Retype, without alteration, each line from the line containing "U1 pin SQW: N004 -> none" to the final line of the records.

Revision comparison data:
§ §

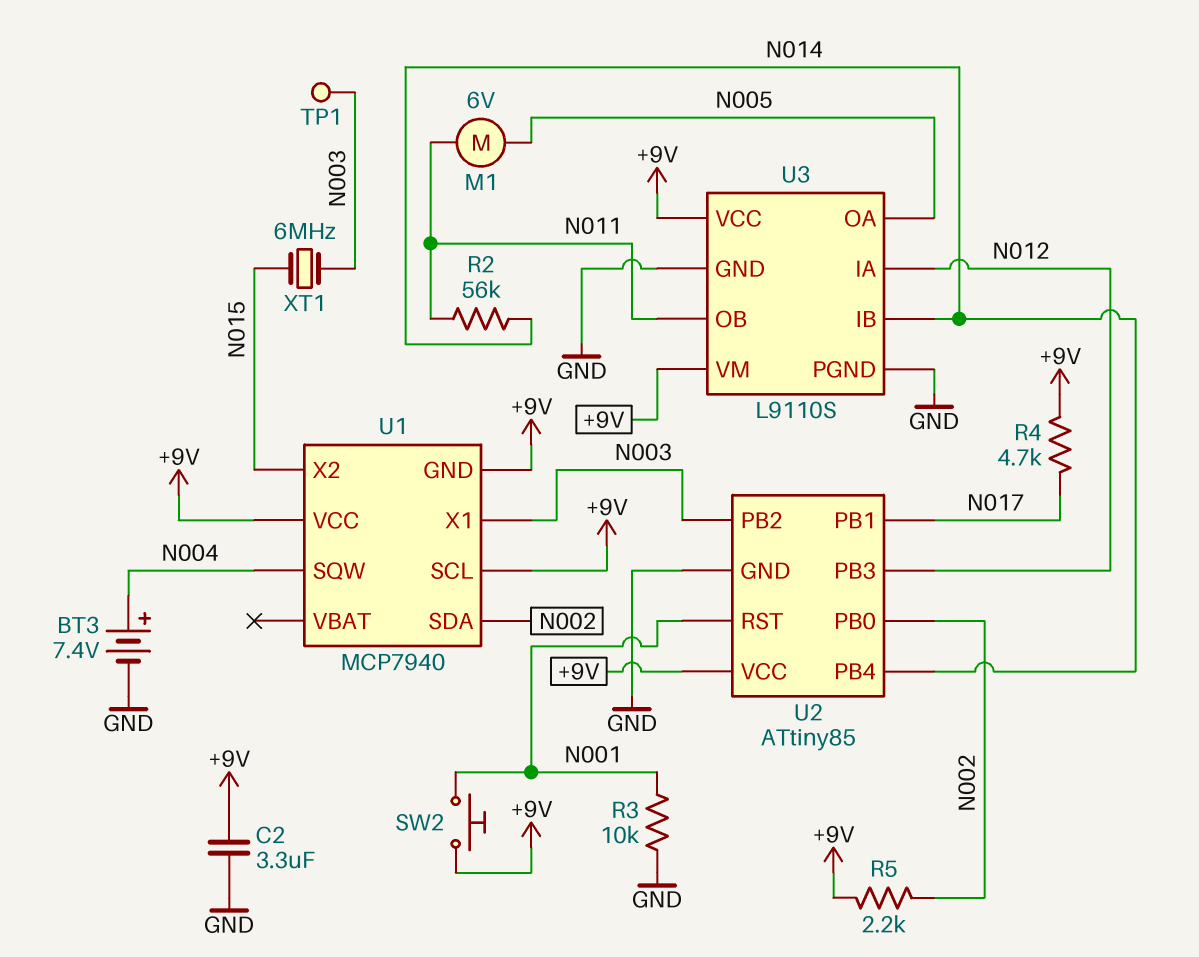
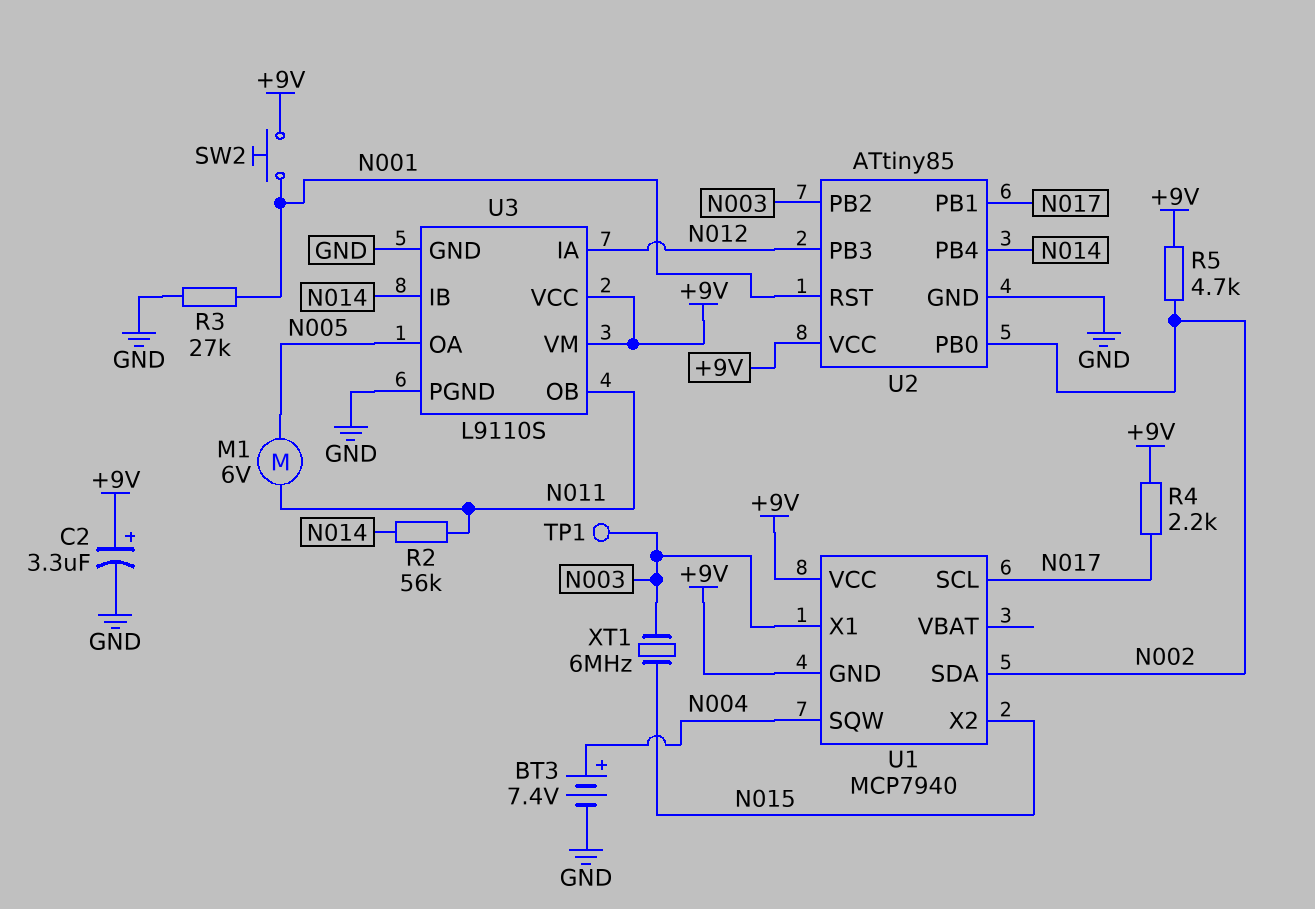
C2: 3.3uF (+9V, GND) -> 3.3uF (plus +9V, minus GND)
R3: 10k (GND, N001) -> 27k (GND, N001)
R4: 4.7k (+9V, N017) -> 2.2k (+9V, N017)
R5: 2.2k (+9V, N002) -> 4.7k (+9V, N002)
U1 pin SCL: +9V -> N017

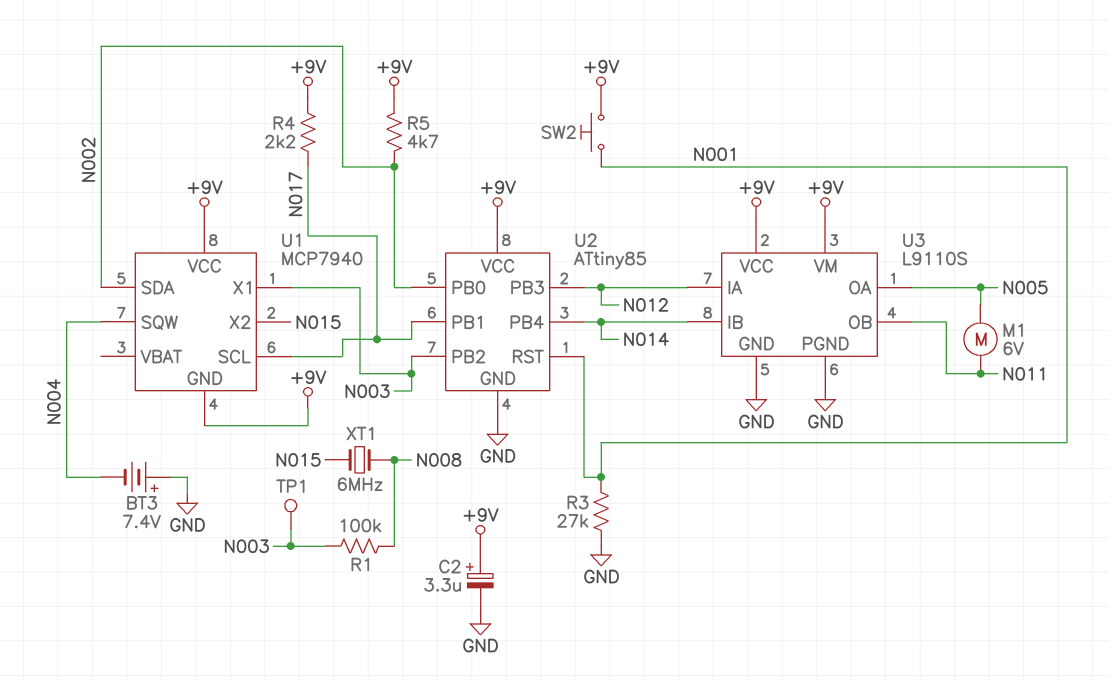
BT3: 7.4V (plus N004, minus GND) -> 7.4V (plus GND, minus N004)
R1: none -> 100k (N003, N008)
R2: 56k (N011, N014) -> none
XT1: 6MHz (N003, N015) -> 6MHz (N008, N015)

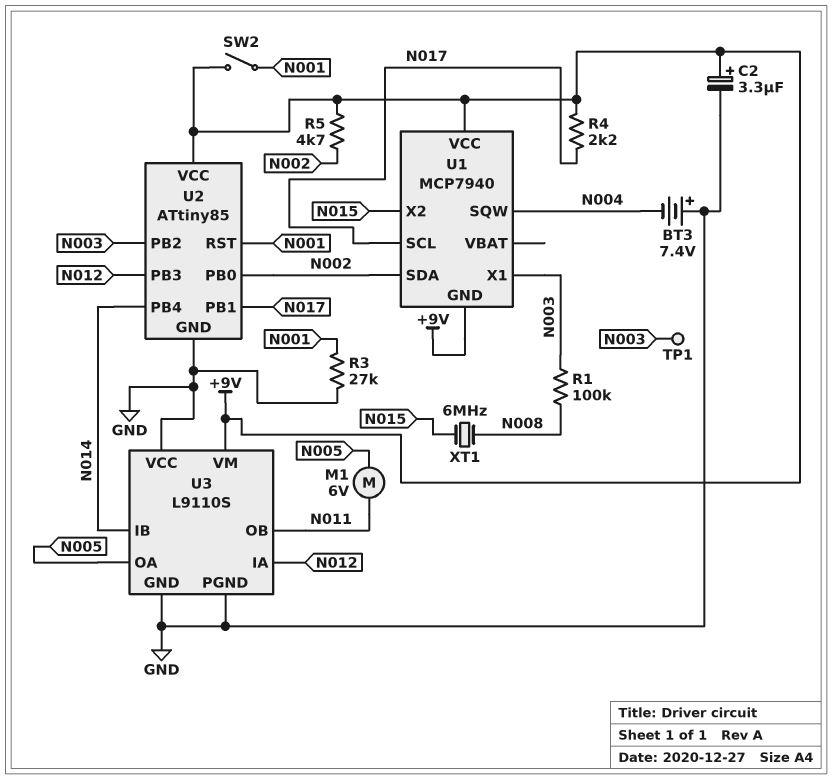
SW2: button (+9V, N001) -> switch (+9V, N001)
U3 pin VCC: +9V -> GND

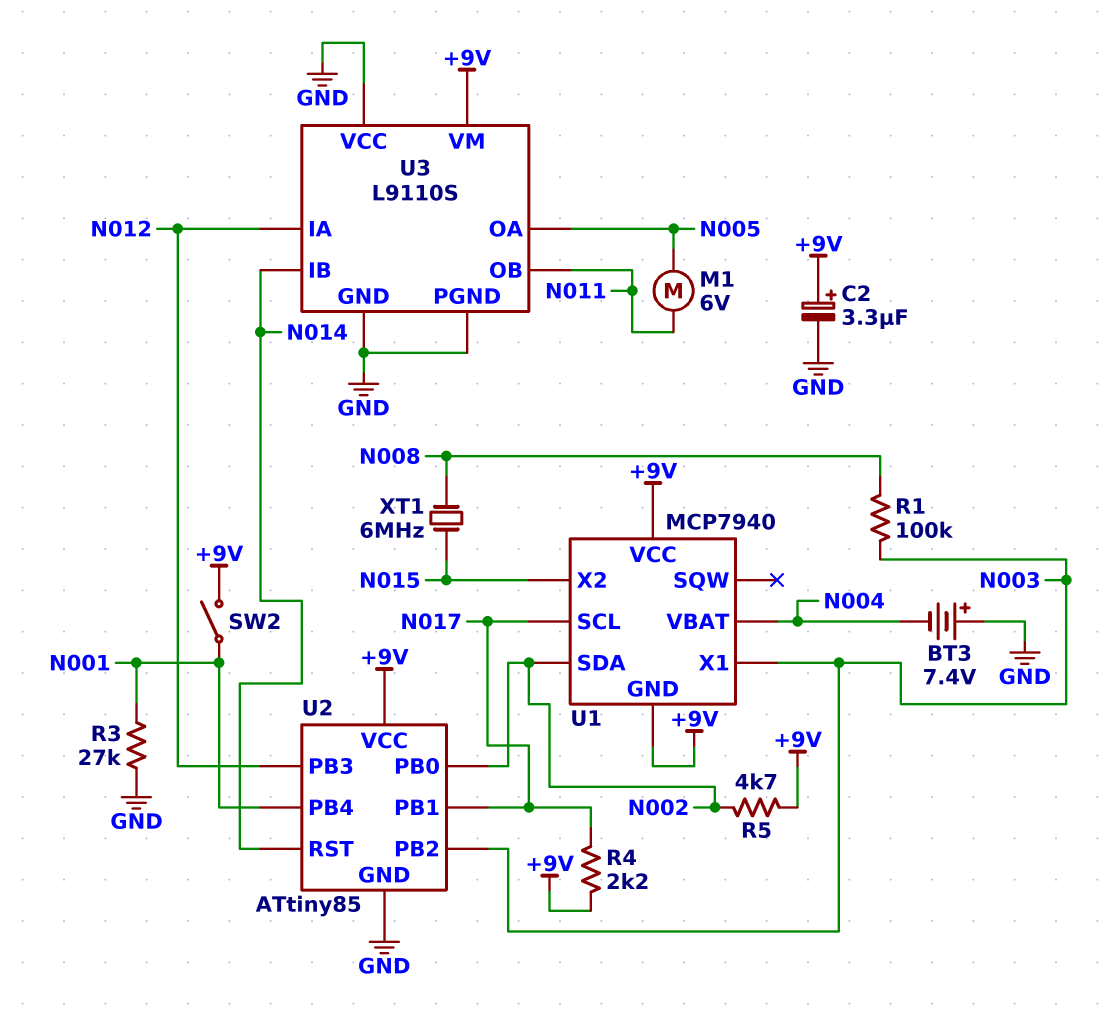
TP1: test point (N003) -> none
U1 pin SQW: N004 -> none
U1 pin VBAT: none -> N004
U2 pin PB4: N014 -> N001
U2 pin RST: N001 -> N014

§ §

**TASK SOLUTION:**
U1 pin SQW: N004 -> none
U1 pin VBAT: none -> N004
U2 pin PB4: N014 -> N001
U2 pin RST: N001 -> N014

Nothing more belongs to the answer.